╭─ EXTRACTED MATERIAL
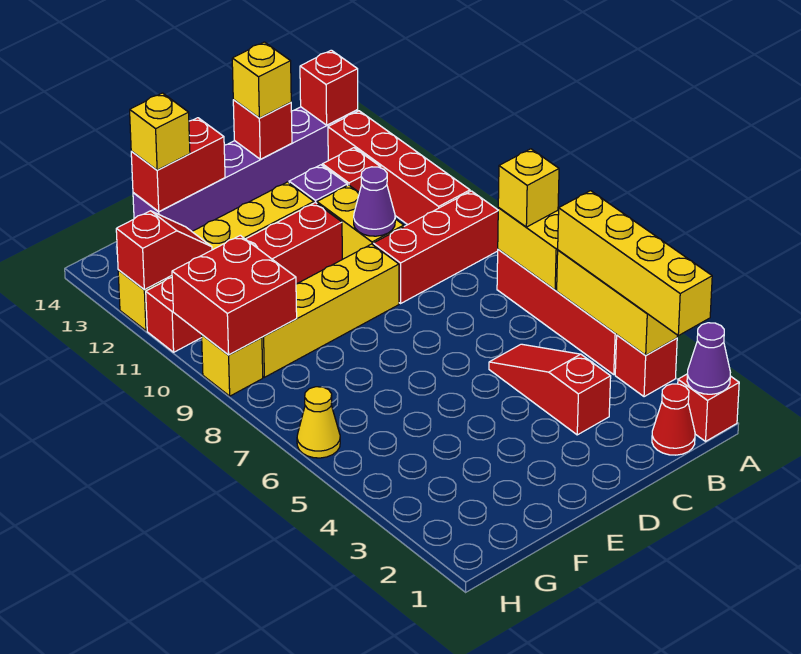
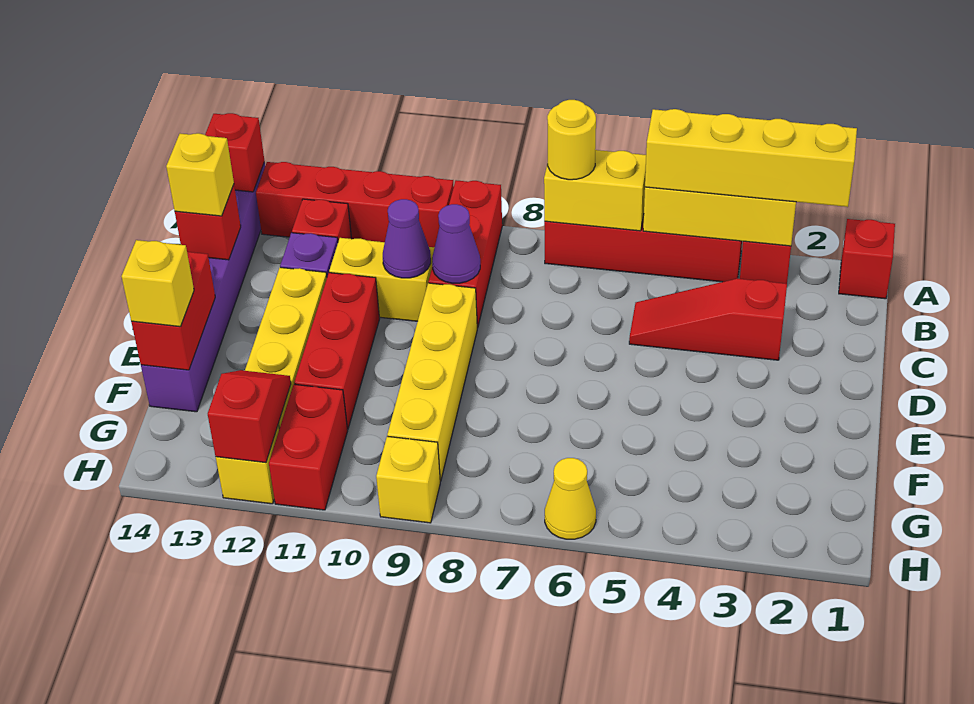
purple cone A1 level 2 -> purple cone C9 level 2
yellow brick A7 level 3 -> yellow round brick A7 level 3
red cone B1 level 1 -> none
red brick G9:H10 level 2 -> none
╰─
╭─ EXTRACTED MATERIAL
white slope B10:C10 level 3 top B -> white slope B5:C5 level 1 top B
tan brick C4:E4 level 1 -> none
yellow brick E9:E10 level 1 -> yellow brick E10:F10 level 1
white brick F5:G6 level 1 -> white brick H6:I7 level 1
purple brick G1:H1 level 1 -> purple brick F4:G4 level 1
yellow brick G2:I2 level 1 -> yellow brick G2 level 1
╰─
▶ [WHAT IS NEEDED]
Looking at the data above, write out exactly the lines that start at the one containing "purple brick G1:H1" and end at the one containing "yellow brick G2:I2"; include both and nothing beyond.

▶ [WRITTEN ANSWER]
purple brick G1:H1 level 1 -> purple brick F4:G4 level 1
yellow brick G2:I2 level 1 -> yellow brick G2 level 1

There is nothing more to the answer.